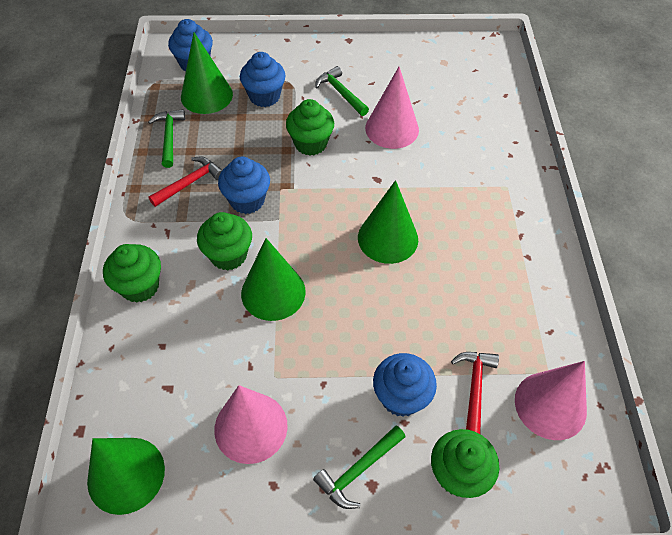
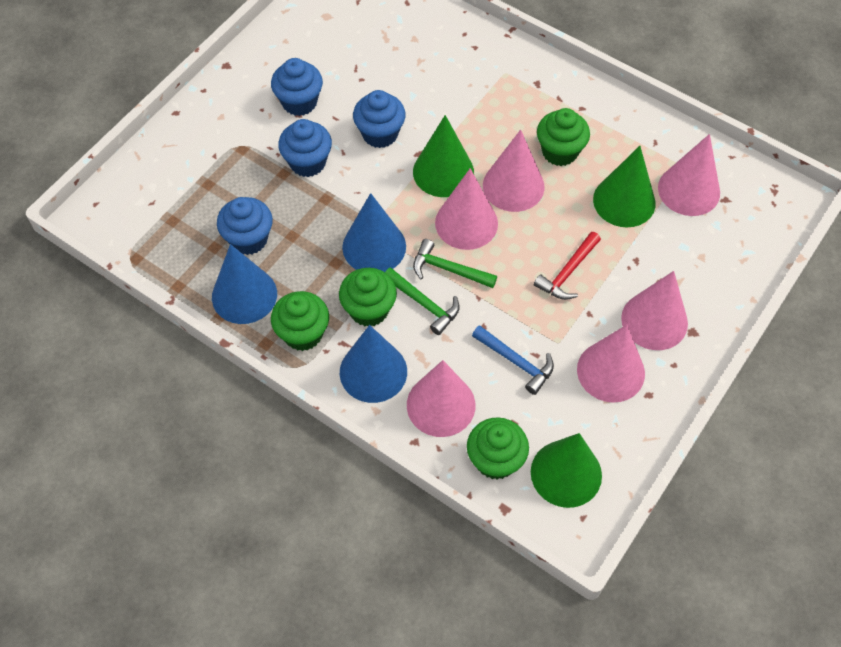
blue cone: 0 -> 3
blue hammer: 0 -> 1
green cone: 4 -> 3
green hammer: 3 -> 2
pink cone: 3 -> 6
red hammer: 2 -> 1

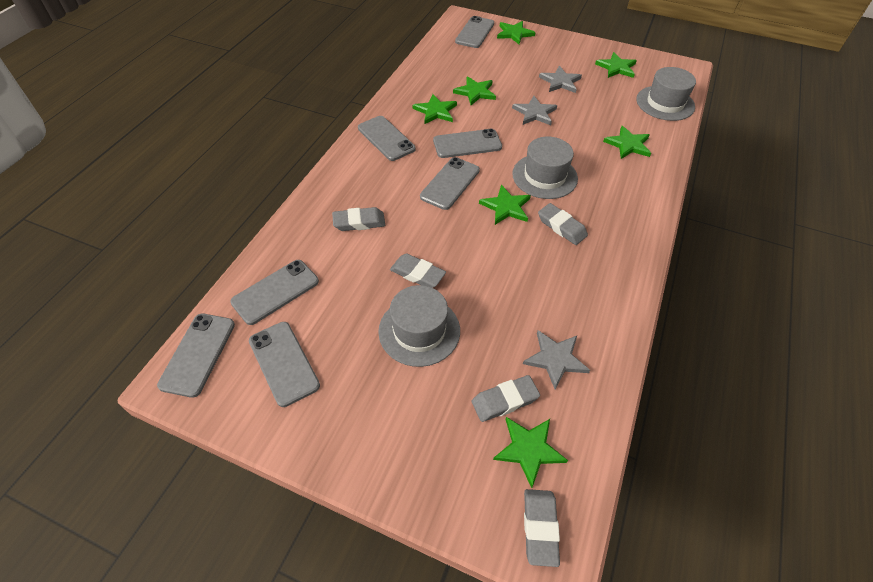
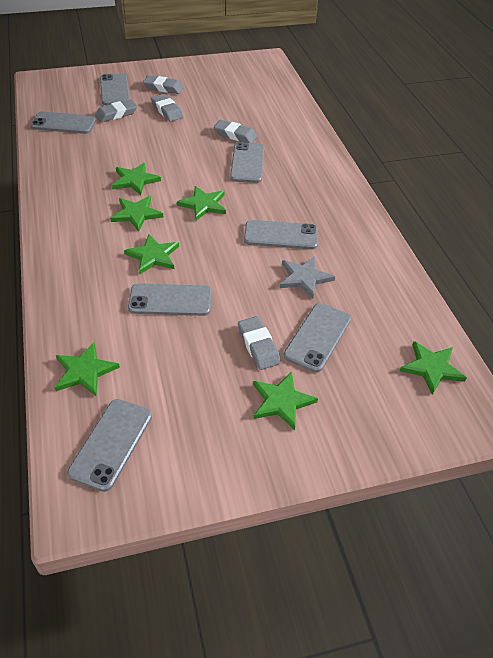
grey hat: 3 -> 0
grey star: 3 -> 1

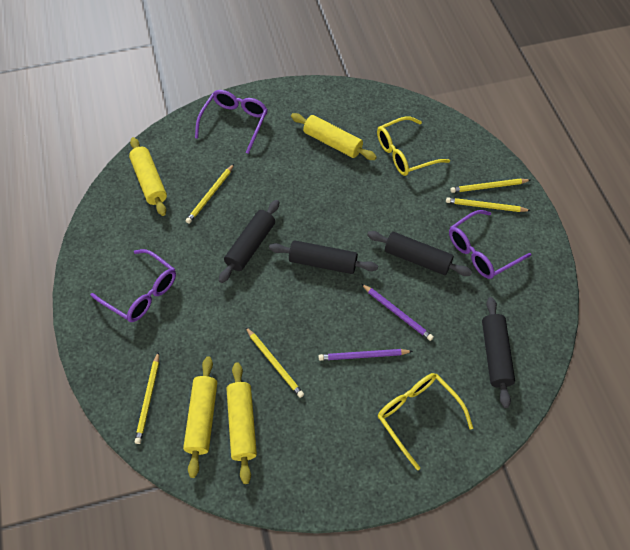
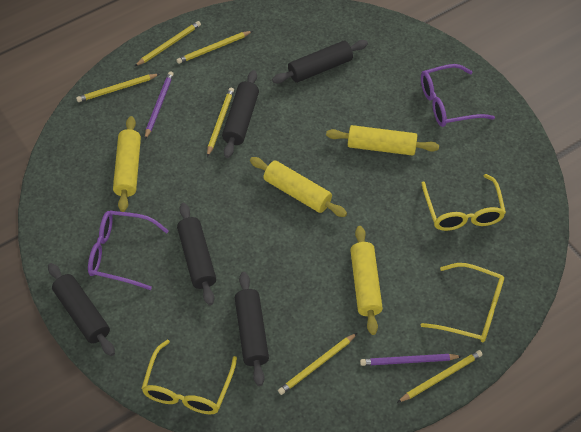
black rolling pin: 4 -> 5
purple glasses: 3 -> 2
yellow glasses: 2 -> 3
yellow pencil: 5 -> 6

-.-.-

WORK TASK —
Using the listing above, work out how many lines include the word "hammer", and report that number alone.

PROBLEM SOLUTION —
3